• _Brief_:
This exercise calls for every line of the data below with the string "grey" in it.

• _Records to use_:
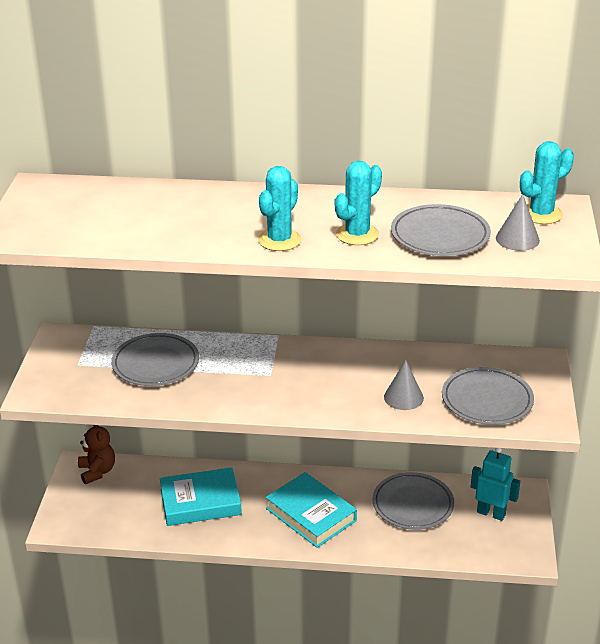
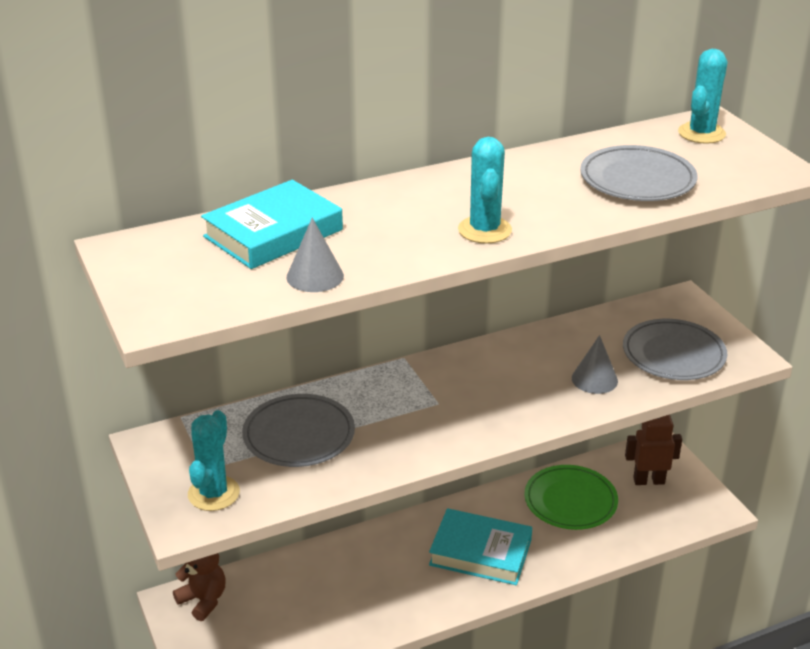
camera: 30 degrees left, 0 degrees up
turquoise book [160,467,242,526] -> turquoise book moved to [201,180,343,269]
turquoise cactus [335,160,382,245] -> turquoise cactus moved to [188,410,240,511]
grey plate [372,472,454,530] -> green plate [524,465,618,530]
turquoise robot [471,448,520,521] -> brown robot [625,415,682,485]
grey cone [496,194,540,251] -> grey cone moved to [287,218,344,292]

• _Worked solution_:
grey plate [372,472,454,530] -> green plate [524,465,618,530]
grey cone [496,194,540,251] -> grey cone moved to [287,218,344,292]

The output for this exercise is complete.